Where a line of the data holds the word "RELAY", copy that line.
(Given data begins)
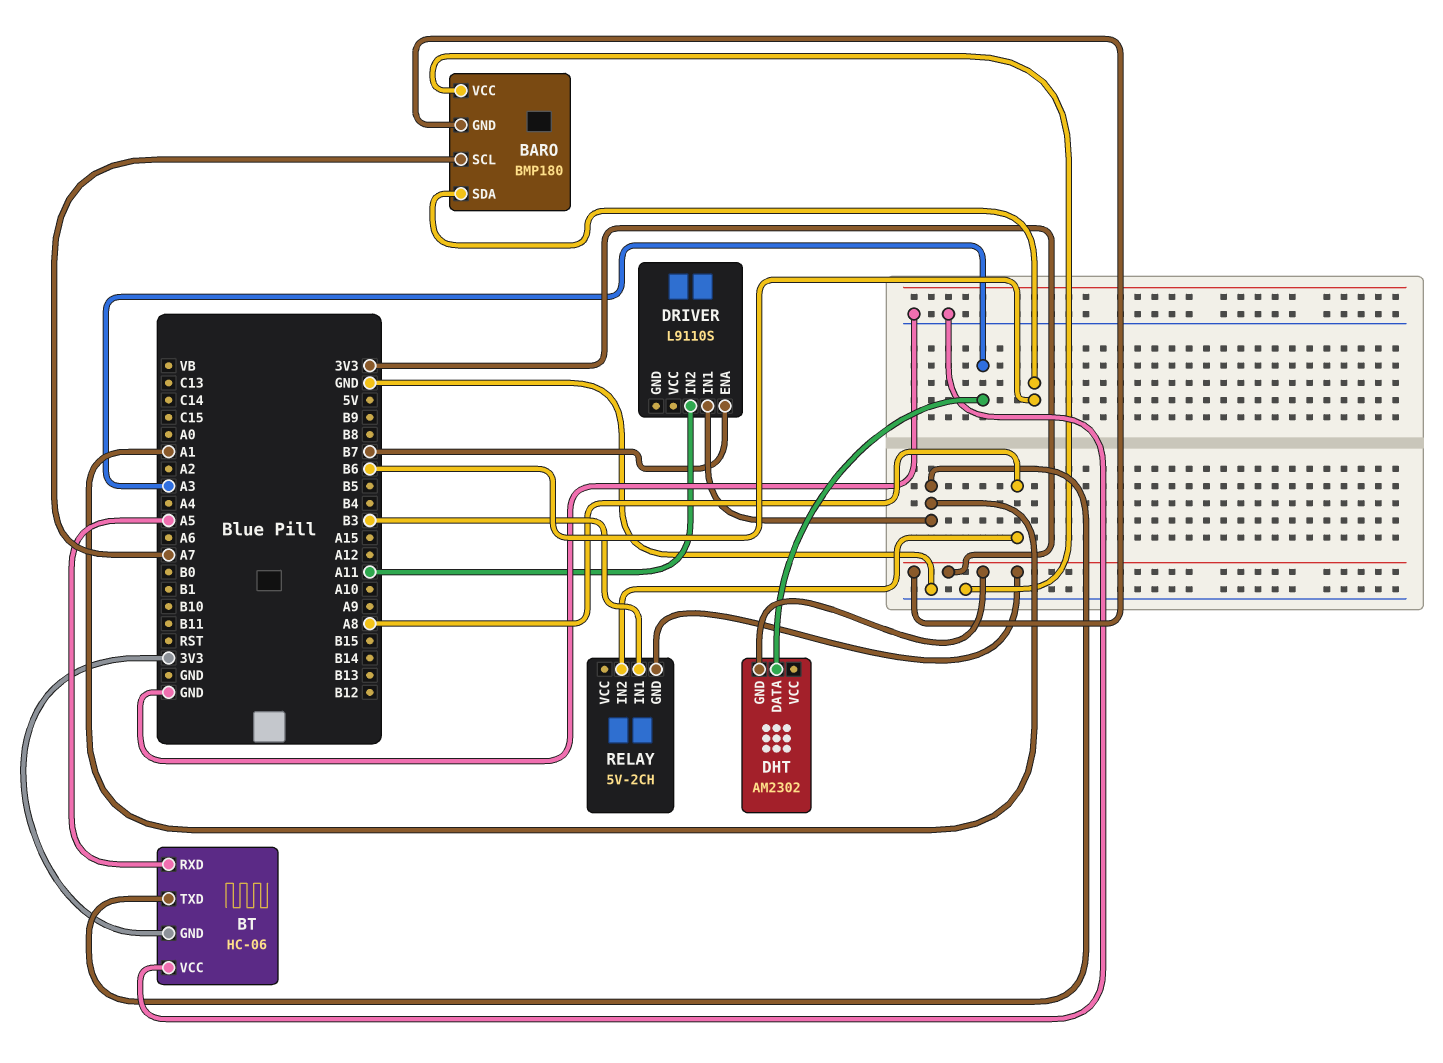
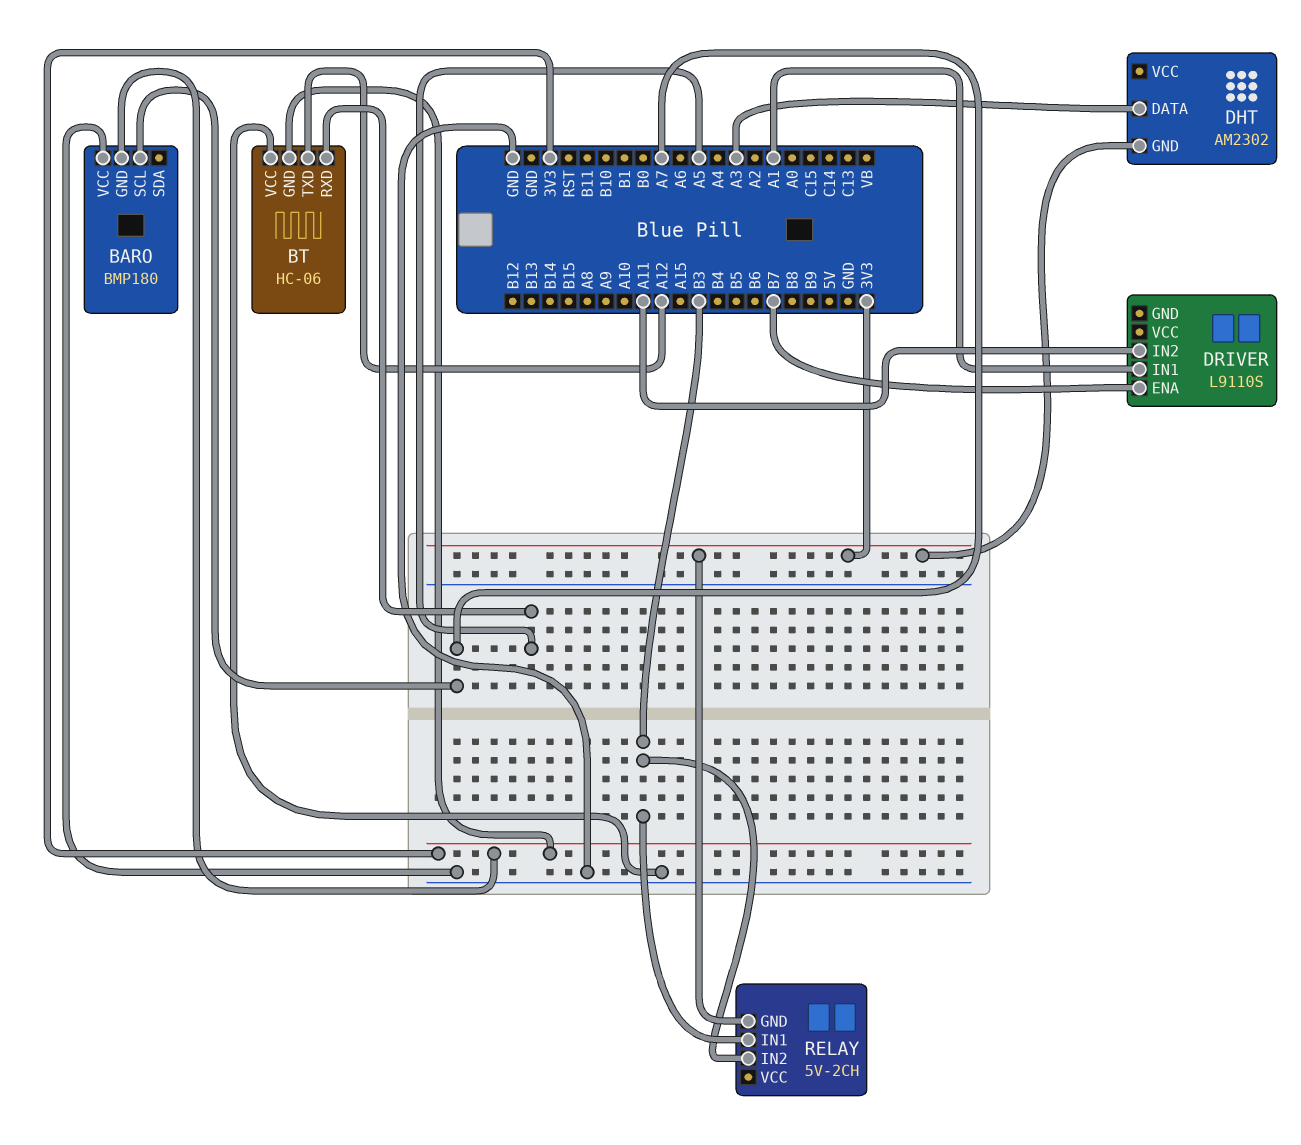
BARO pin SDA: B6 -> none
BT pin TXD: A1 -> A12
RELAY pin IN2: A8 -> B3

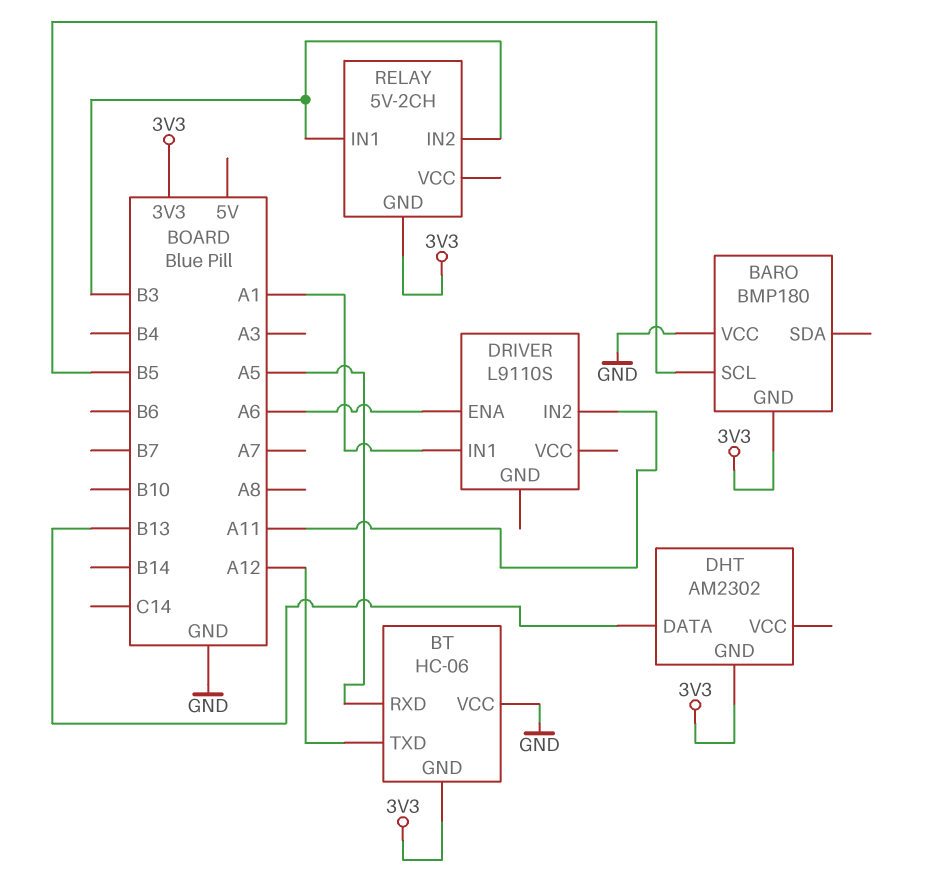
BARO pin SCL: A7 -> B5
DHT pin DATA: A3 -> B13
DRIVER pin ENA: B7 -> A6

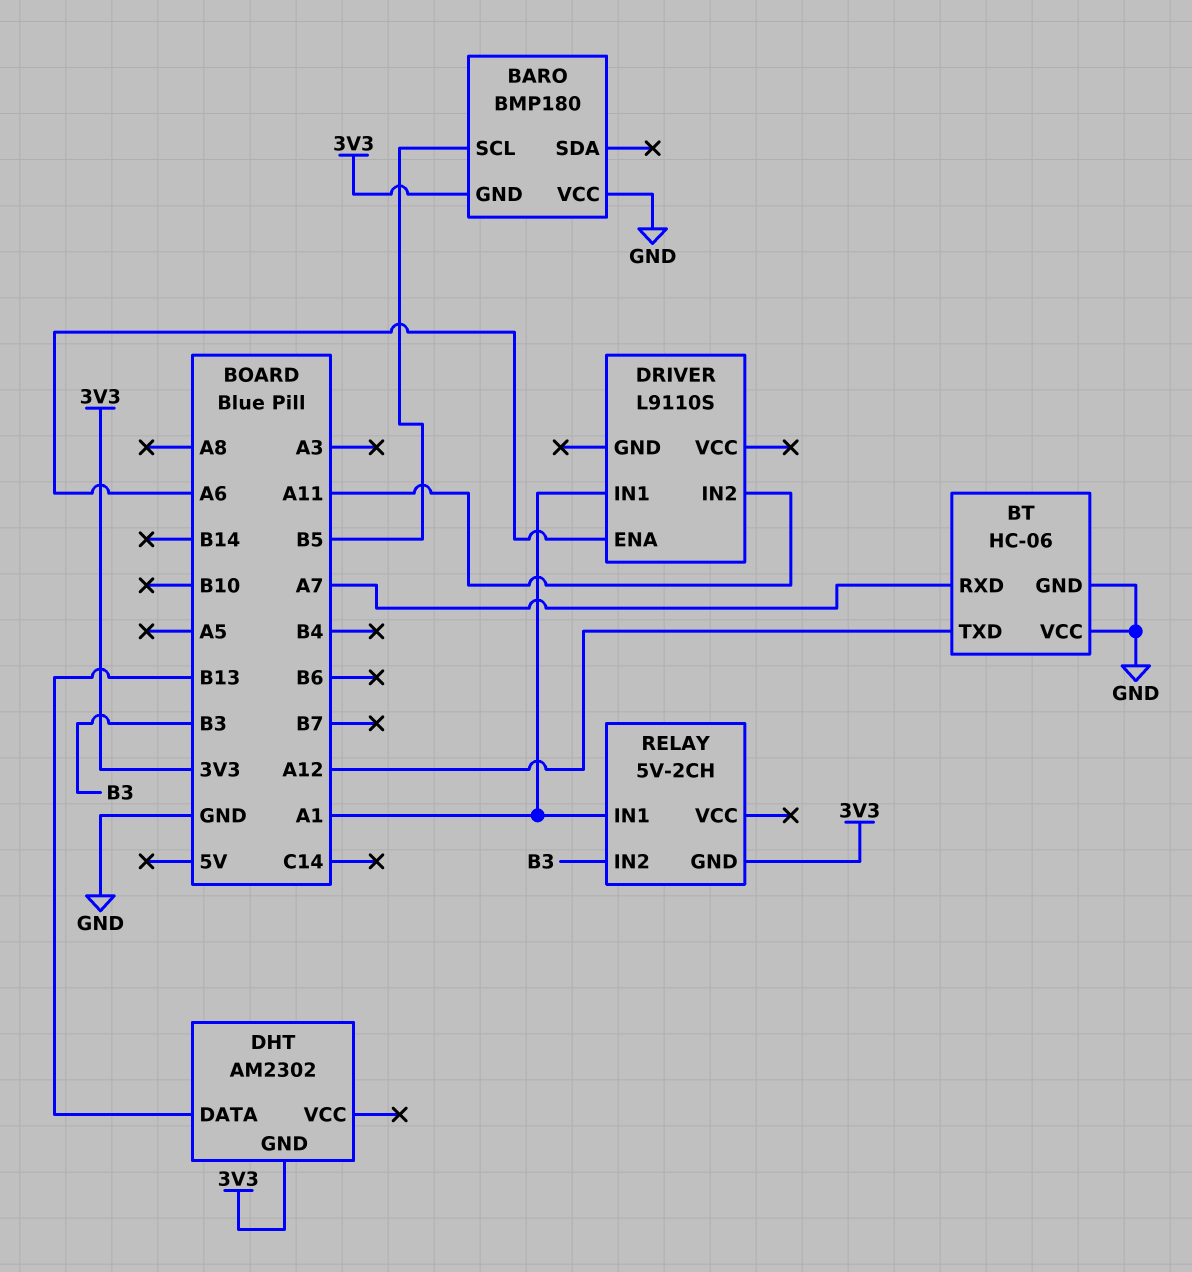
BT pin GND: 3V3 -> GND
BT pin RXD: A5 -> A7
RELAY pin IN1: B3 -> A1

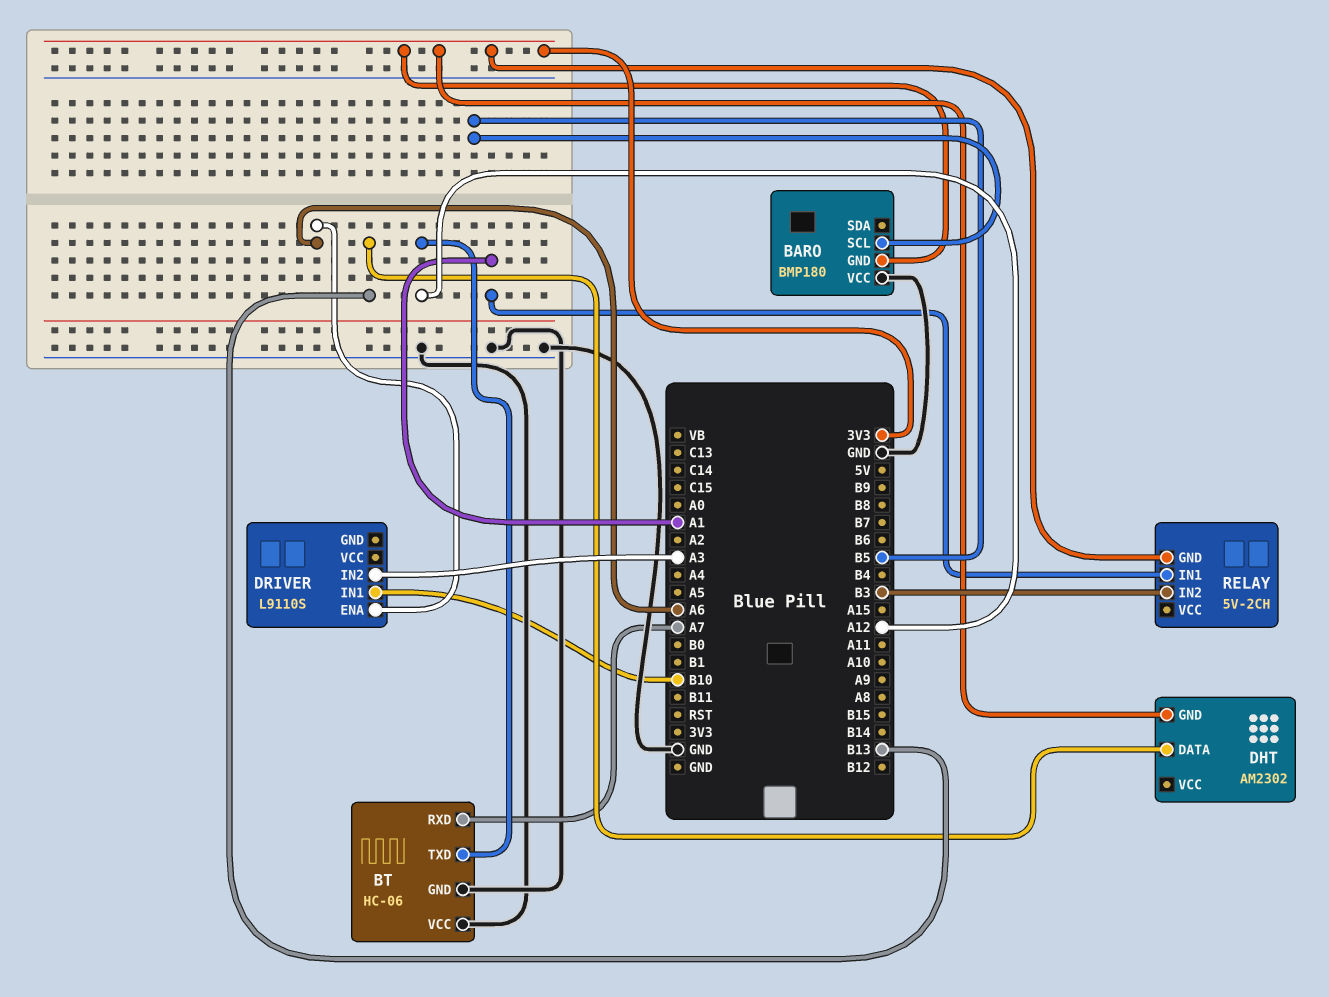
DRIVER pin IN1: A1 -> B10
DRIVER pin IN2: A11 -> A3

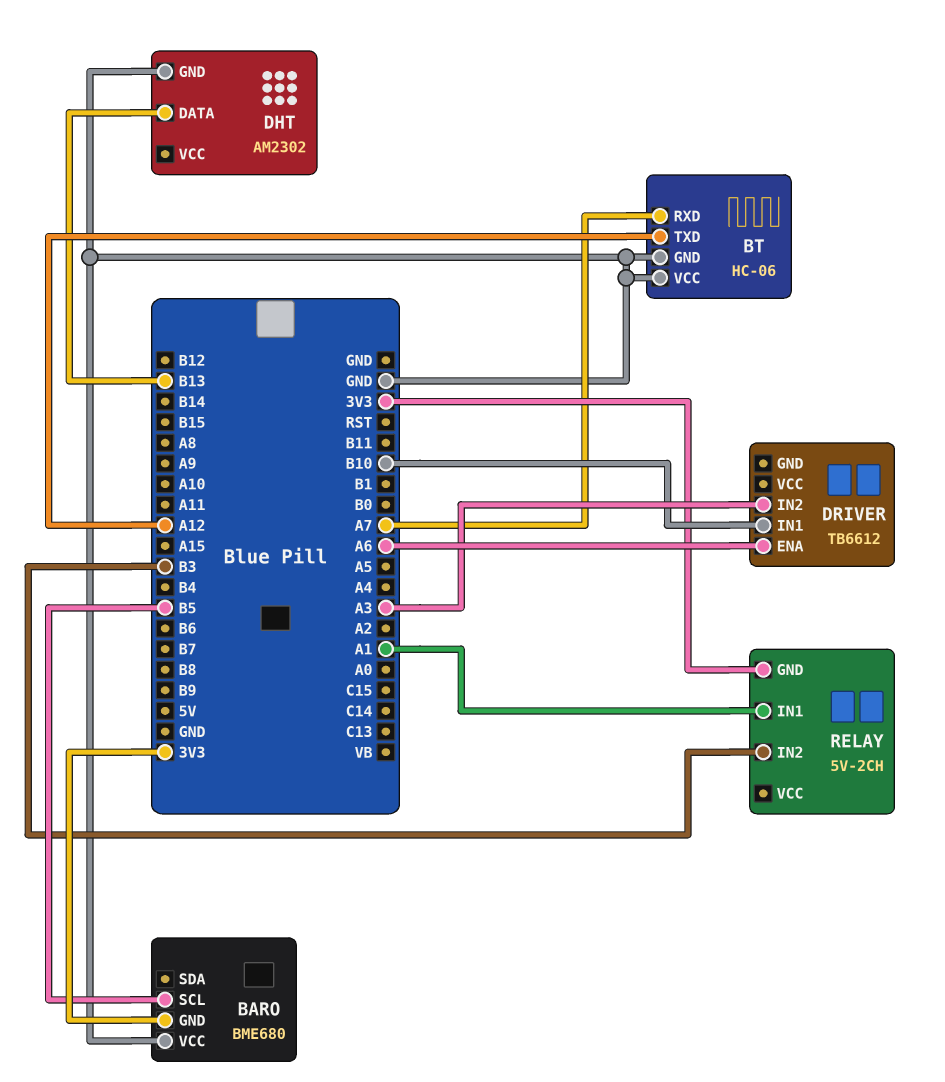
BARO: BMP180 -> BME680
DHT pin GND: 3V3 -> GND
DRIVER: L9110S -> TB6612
(Given data ends)
**Reply to the exercise**
RELAY pin IN2: A8 -> B3
RELAY pin IN1: B3 -> A1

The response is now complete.